» Supplied records
________
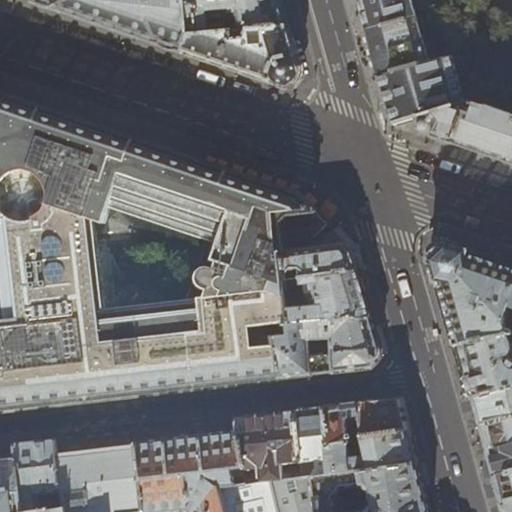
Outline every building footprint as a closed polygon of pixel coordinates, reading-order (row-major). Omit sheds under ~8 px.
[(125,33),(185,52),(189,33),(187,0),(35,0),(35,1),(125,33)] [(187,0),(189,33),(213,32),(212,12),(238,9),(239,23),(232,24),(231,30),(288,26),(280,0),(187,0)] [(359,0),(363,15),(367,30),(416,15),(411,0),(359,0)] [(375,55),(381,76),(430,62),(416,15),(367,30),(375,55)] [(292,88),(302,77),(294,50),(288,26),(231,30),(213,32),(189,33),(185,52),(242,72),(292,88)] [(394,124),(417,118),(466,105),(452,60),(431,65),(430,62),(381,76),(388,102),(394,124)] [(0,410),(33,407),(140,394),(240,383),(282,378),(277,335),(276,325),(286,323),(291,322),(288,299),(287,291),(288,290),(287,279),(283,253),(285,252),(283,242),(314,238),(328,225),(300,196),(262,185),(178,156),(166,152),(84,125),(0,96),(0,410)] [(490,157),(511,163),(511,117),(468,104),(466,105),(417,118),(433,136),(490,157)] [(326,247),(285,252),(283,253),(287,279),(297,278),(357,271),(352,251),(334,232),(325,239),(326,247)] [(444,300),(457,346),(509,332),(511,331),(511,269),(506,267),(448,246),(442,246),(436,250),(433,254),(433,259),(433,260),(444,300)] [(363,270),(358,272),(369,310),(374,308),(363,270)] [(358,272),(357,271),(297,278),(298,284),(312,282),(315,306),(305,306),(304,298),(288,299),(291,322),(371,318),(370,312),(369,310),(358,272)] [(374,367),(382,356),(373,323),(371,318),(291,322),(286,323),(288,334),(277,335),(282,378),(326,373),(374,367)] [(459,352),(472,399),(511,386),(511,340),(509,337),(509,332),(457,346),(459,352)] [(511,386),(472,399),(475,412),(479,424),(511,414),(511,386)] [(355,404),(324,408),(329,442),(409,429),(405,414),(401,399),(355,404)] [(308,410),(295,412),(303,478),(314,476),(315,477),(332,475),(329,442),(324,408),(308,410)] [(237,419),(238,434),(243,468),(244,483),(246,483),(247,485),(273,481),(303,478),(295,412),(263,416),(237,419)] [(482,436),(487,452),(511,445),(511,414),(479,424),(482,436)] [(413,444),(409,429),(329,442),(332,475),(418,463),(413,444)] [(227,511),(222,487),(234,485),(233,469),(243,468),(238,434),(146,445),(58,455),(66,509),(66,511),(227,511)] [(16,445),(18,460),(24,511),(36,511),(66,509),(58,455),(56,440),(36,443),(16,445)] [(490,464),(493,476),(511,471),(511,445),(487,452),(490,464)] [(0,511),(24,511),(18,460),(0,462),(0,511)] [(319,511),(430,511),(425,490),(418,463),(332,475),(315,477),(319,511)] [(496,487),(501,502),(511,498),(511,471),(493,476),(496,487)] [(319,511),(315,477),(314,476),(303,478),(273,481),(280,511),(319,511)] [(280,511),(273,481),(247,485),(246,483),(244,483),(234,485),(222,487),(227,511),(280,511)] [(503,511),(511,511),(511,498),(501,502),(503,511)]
________
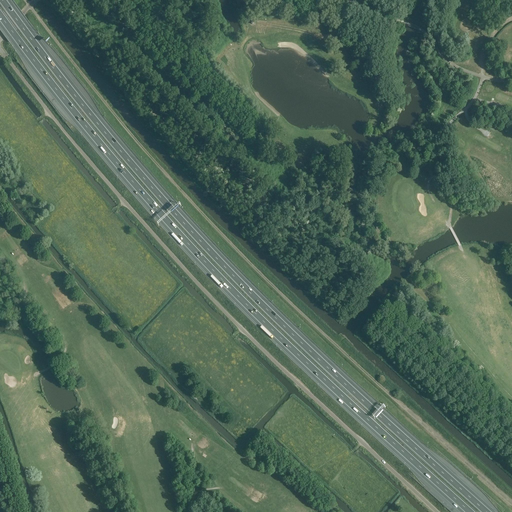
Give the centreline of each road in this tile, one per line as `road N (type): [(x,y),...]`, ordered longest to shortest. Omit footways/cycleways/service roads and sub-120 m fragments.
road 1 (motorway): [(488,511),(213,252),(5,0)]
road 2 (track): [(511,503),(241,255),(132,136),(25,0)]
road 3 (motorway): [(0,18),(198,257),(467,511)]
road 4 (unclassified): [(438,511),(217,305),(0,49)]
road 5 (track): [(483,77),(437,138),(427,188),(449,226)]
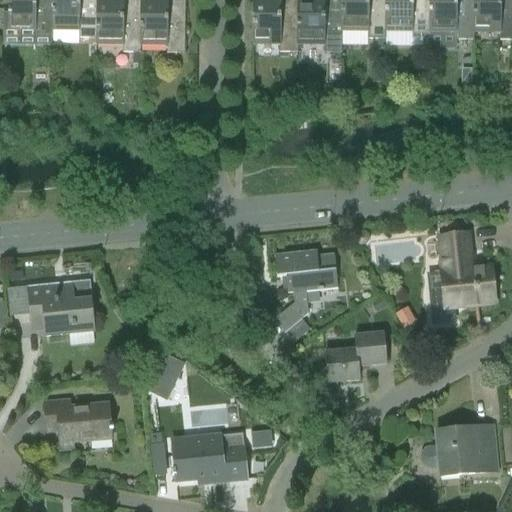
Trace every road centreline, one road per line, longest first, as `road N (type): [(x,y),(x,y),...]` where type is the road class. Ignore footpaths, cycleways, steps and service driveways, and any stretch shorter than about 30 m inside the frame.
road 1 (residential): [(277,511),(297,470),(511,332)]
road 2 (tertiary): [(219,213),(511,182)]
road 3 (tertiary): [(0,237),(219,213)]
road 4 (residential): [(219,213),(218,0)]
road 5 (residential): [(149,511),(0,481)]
________
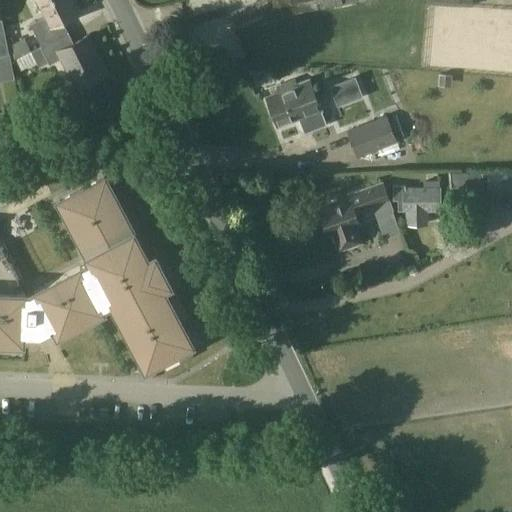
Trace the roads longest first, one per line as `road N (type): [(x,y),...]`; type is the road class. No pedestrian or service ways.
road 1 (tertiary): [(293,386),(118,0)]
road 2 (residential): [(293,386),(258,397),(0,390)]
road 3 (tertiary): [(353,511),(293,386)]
________
» Goal
Please copy the lines from the line with "Give the centreline" up to and including the line with "road 5 (track): [(483,77),(437,138),(427,188),(449,226)]", replacing "fragments" with "pieces" and changing nothing else.

» Answer to the task
Give the centreline of each road in this tile, one per line as `road N (type): [(x,y),...]`, ordered longest to shortest. Omit footways/cycleways/service roads and sub-120 m pieces.
road 1 (motorway): [(488,511),(213,252),(5,0)]
road 2 (track): [(511,503),(241,255),(132,136),(25,0)]
road 3 (motorway): [(0,18),(198,257),(467,511)]
road 4 (unclassified): [(438,511),(217,305),(0,49)]
road 5 (track): [(483,77),(437,138),(427,188),(449,226)]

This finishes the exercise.